→ What is expected
Copy each of the entries below faithfully, setting aside any pictures.
════
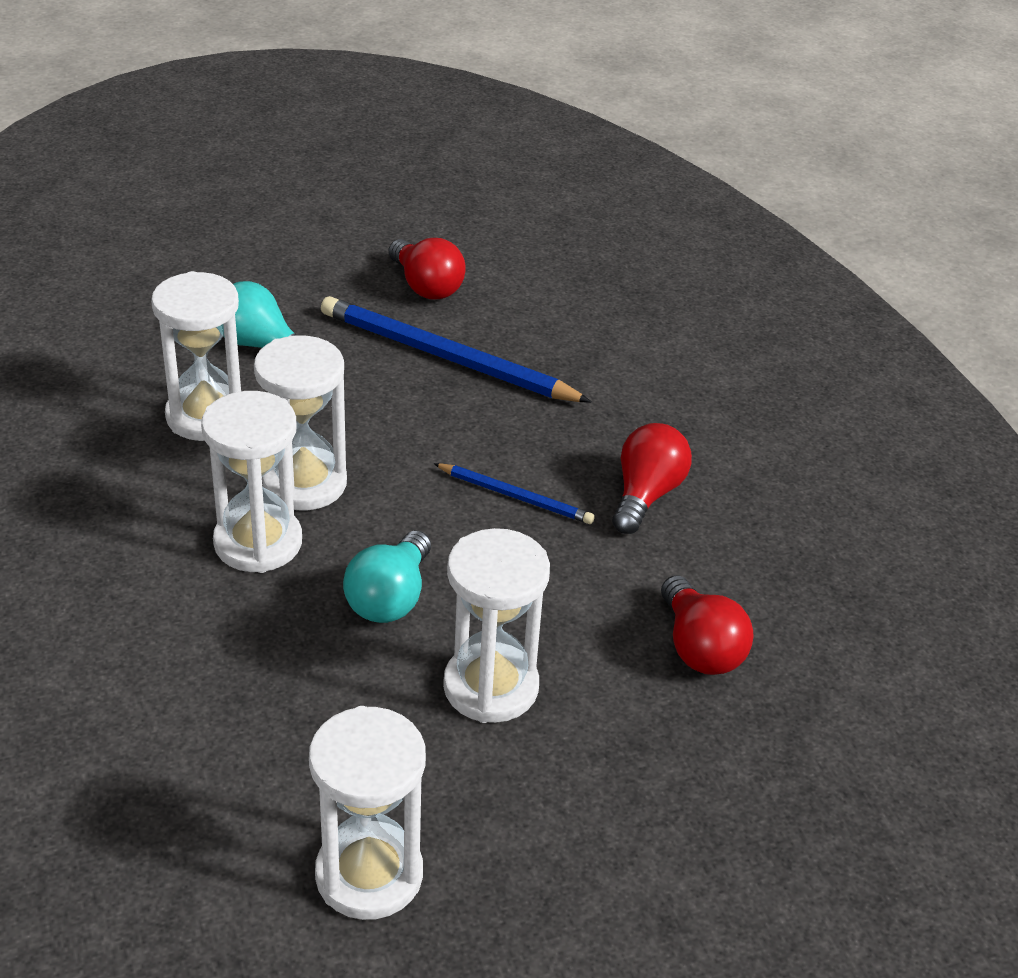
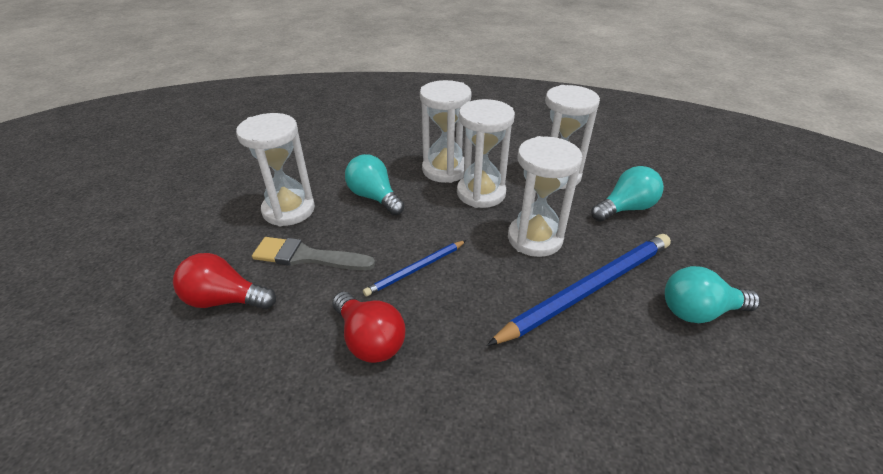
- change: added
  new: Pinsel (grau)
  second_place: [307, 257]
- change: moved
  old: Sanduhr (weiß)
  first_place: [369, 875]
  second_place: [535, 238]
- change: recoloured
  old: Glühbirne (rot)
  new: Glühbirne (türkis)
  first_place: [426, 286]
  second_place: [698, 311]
════
→ Output
- change: added
  new: Pinsel (grau)
  second_place: [307, 257]
- change: moved
  old: Sanduhr (weiß)
  first_place: [369, 875]
  second_place: [535, 238]
- change: recoloured
  old: Glühbirne (rot)
  new: Glühbirne (türkis)
  first_place: [426, 286]
  second_place: [698, 311]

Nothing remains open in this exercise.